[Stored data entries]
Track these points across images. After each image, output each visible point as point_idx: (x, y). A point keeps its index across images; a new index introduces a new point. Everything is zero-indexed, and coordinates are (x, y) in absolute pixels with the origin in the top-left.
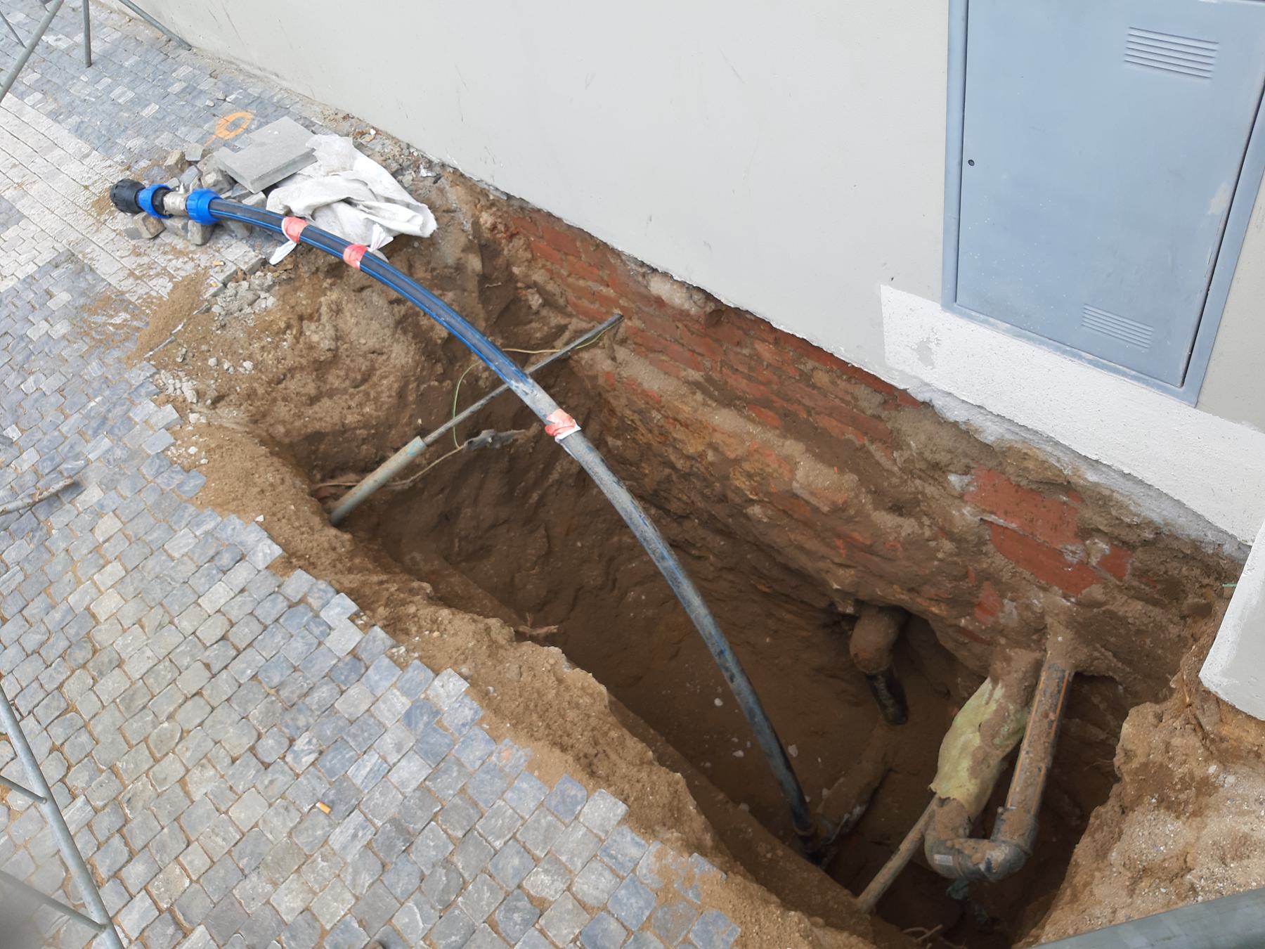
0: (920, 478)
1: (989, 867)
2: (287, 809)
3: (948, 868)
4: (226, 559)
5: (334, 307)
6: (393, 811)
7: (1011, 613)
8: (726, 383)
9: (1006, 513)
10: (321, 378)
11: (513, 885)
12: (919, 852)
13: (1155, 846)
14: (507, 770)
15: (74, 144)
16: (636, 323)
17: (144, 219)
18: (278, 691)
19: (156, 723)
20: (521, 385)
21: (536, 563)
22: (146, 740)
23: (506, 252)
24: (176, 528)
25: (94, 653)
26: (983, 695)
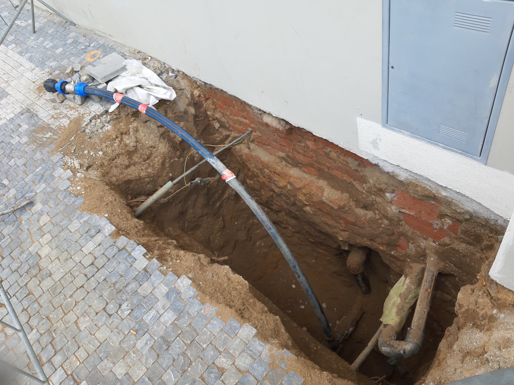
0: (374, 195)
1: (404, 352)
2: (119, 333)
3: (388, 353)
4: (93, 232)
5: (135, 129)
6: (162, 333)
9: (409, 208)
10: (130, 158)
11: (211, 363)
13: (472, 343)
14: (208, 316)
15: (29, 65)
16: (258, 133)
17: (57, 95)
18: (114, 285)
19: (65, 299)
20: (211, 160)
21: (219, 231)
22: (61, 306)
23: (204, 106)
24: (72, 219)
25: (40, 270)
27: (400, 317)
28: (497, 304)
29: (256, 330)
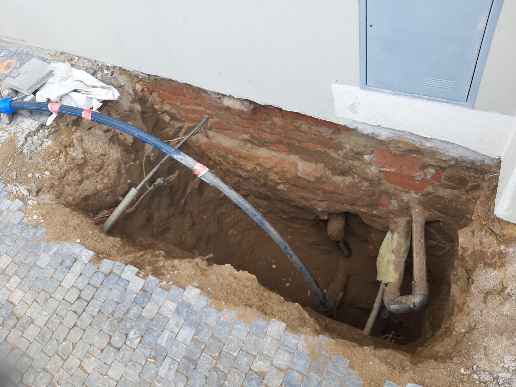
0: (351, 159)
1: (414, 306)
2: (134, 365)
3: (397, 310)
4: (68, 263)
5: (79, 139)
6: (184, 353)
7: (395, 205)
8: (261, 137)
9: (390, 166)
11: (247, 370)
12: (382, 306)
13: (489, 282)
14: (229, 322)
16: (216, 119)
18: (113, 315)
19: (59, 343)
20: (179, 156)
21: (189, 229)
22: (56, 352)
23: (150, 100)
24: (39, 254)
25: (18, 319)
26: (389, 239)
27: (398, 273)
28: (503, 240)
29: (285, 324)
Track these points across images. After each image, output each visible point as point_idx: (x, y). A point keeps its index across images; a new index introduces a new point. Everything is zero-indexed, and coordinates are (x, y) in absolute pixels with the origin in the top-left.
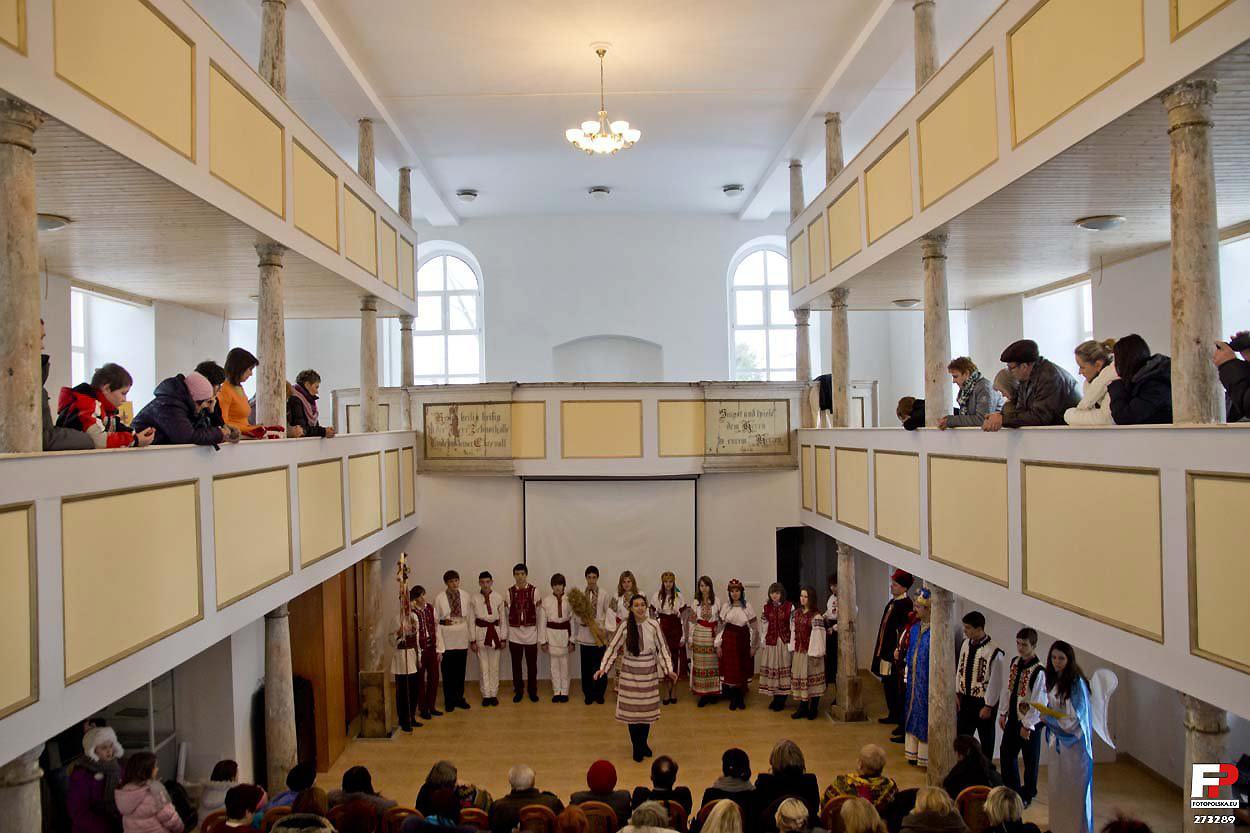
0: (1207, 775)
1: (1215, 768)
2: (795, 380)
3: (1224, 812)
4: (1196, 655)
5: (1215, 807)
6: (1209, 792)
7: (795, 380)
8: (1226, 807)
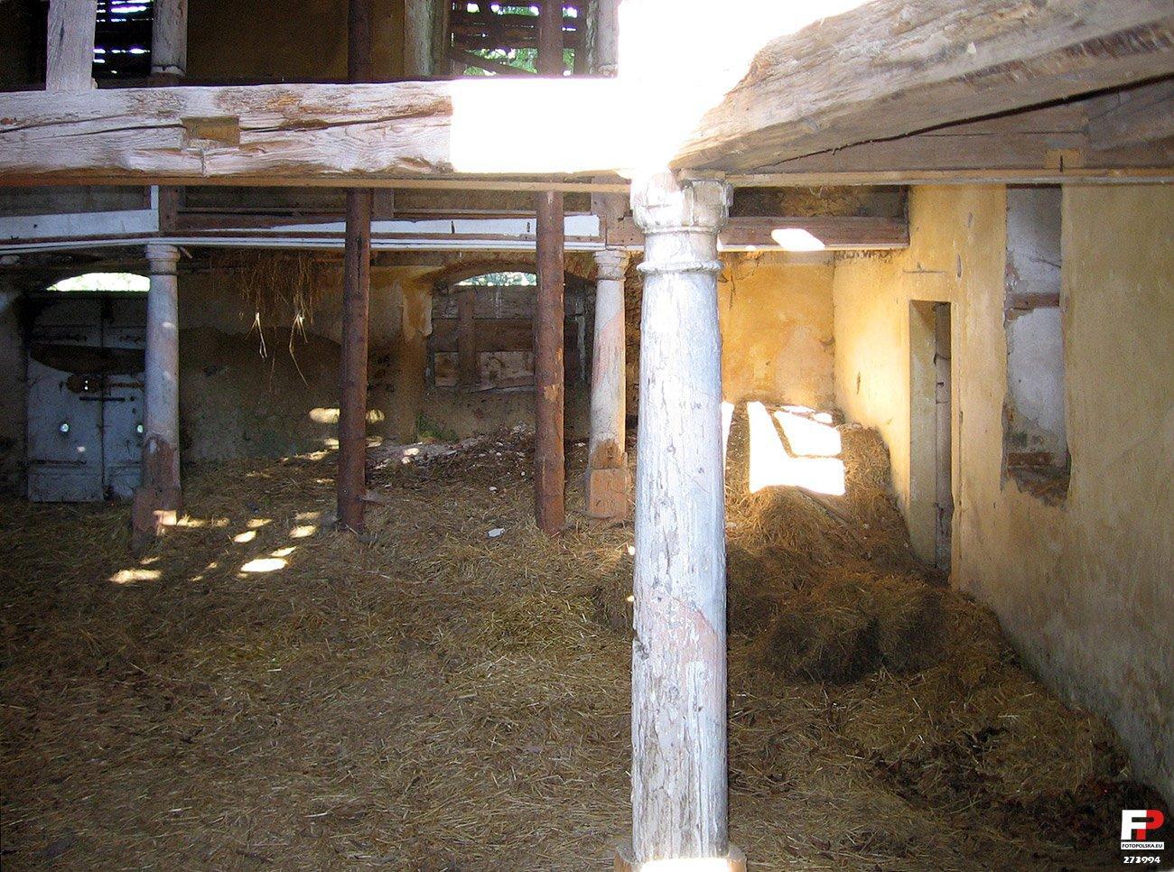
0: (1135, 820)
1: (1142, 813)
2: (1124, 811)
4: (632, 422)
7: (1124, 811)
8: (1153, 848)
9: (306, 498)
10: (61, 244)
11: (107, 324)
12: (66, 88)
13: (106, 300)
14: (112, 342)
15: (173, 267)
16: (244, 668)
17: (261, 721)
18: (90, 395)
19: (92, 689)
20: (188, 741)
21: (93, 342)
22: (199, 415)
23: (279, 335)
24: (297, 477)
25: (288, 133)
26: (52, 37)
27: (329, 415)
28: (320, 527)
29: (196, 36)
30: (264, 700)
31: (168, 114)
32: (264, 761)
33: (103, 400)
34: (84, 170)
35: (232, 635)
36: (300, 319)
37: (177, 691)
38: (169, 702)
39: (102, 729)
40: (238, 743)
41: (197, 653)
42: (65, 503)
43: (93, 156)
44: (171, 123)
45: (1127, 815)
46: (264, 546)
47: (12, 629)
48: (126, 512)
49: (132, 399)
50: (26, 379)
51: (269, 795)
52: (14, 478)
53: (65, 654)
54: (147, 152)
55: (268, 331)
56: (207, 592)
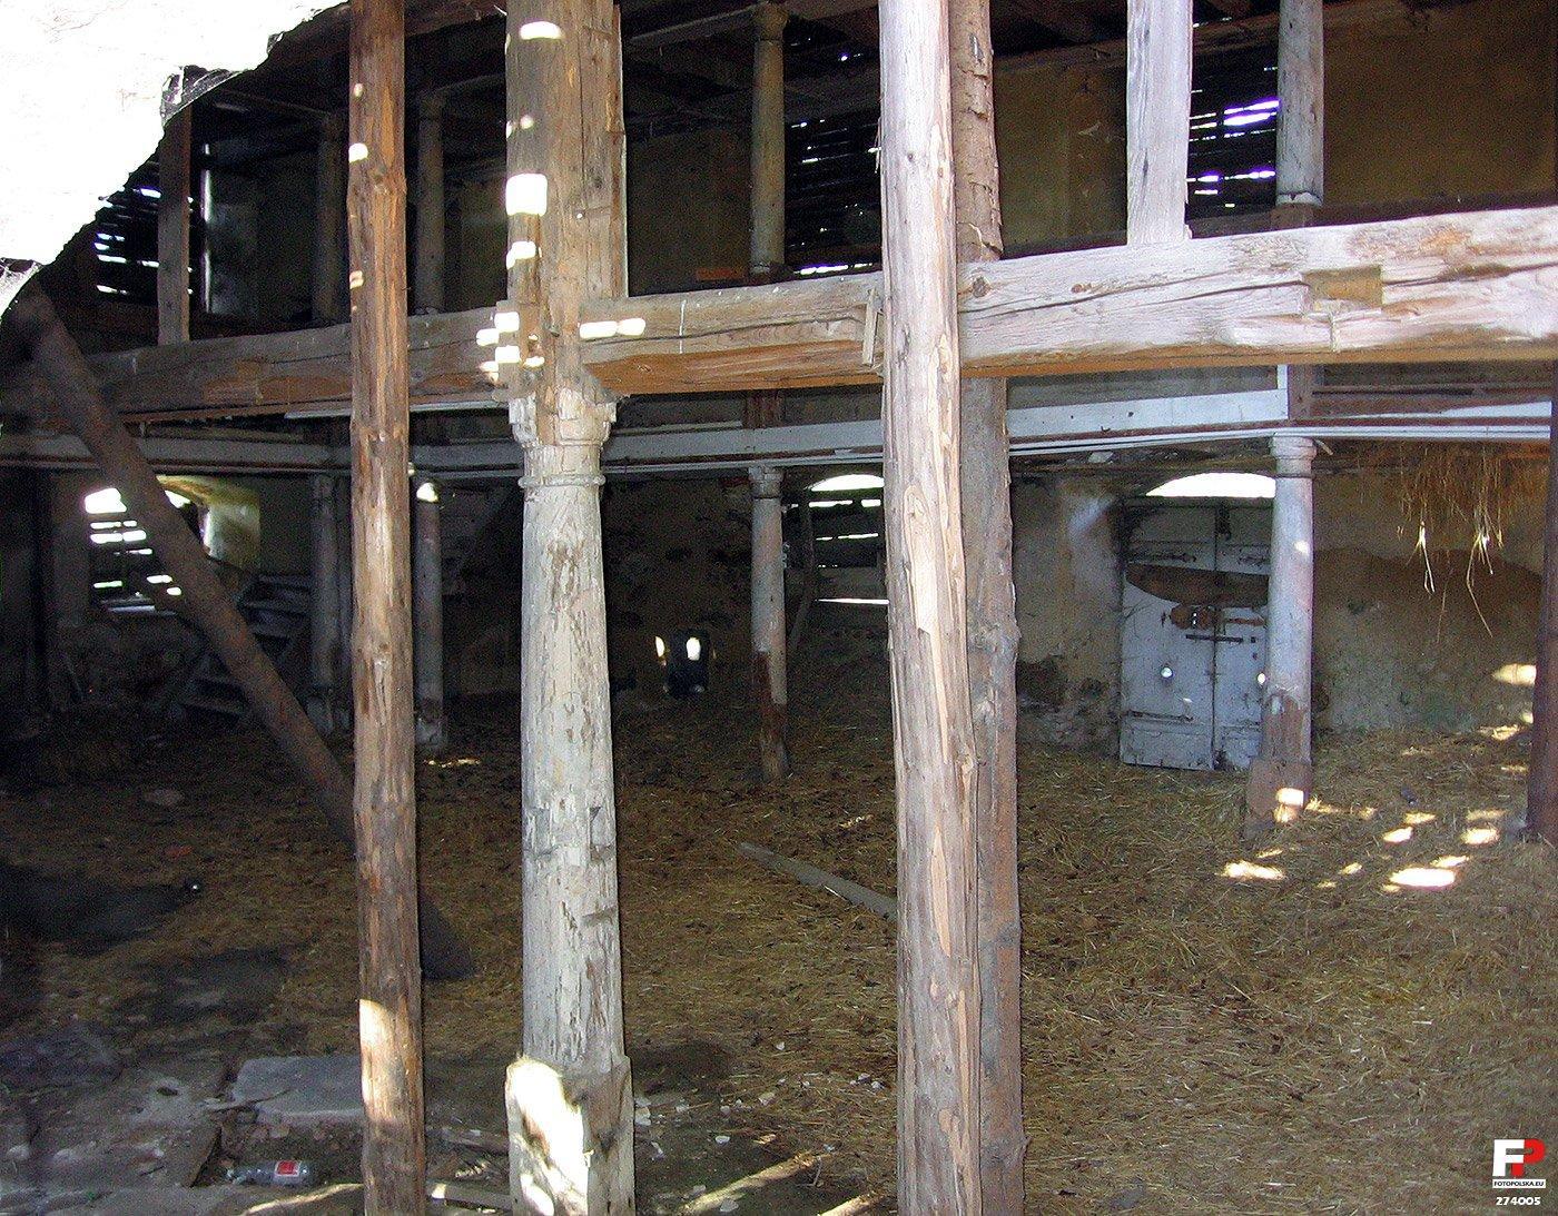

- [Directive] Could you update the material from its start through the line holding "8: (1153, 848)", inclusive, replacing "absolute pixels" with "whole pixels" and leaving everything else unchanged? Omit the pictures from your answer.

- [Solution for this problem]
Track these points across images. After each image, output each visible point as point_idx: (x, y). A point keeps its index across images; a new index introduces a new point. Everything is zero-indexed, and coordinates are (x, y) in whole pixels with the origin in the top-left.
0: (920, 478)
1: (989, 867)
2: (287, 809)
3: (948, 868)
4: (226, 559)
5: (334, 307)
6: (393, 811)
7: (1011, 613)
8: (726, 383)
9: (1006, 513)
10: (321, 378)
11: (513, 885)
12: (919, 852)
13: (1155, 846)
14: (507, 770)
15: (74, 144)
16: (636, 323)
17: (144, 219)
18: (278, 691)
19: (156, 723)
20: (521, 385)
21: (536, 563)
22: (146, 740)
23: (506, 252)
24: (176, 528)
25: (94, 653)
26: (983, 695)
0: (374, 195)
1: (404, 352)
2: (119, 333)
3: (388, 353)
4: (93, 232)
5: (135, 129)
6: (162, 333)
9: (409, 208)
10: (130, 158)
11: (211, 363)
13: (472, 343)
14: (208, 316)
15: (29, 65)
16: (258, 133)
17: (57, 95)
18: (114, 285)
19: (65, 299)
20: (211, 160)
21: (219, 231)
22: (61, 306)
23: (204, 106)
24: (72, 219)
25: (40, 270)
27: (400, 317)
28: (497, 304)
29: (256, 330)
0: (351, 159)
1: (414, 306)
2: (134, 365)
3: (397, 310)
4: (68, 263)
5: (79, 139)
6: (184, 353)
7: (395, 205)
8: (261, 137)
9: (390, 166)
11: (247, 370)
12: (382, 306)
13: (489, 282)
14: (229, 322)
16: (216, 119)
18: (113, 315)
19: (59, 343)
20: (179, 156)
21: (189, 229)
22: (56, 352)
23: (150, 100)
24: (39, 254)
25: (18, 319)
26: (389, 239)
27: (398, 273)
28: (503, 240)
29: (285, 324)
Track these points across images. After each image, output each visible point as point_idx: (x, y). A point keeps its index across images; a new index introduces a new point. Everything is zero-indexed, and coordinates are (x, y) in whole pixels with the origin in the top-left.
0: (1207, 775)
1: (1215, 768)
2: (795, 380)
3: (1224, 812)
4: (1196, 655)
5: (1215, 807)
6: (1209, 792)
7: (795, 380)
8: (1226, 807)
0: (1135, 820)
1: (1142, 813)
2: (1124, 811)
4: (632, 422)
7: (1124, 811)
8: (1153, 848)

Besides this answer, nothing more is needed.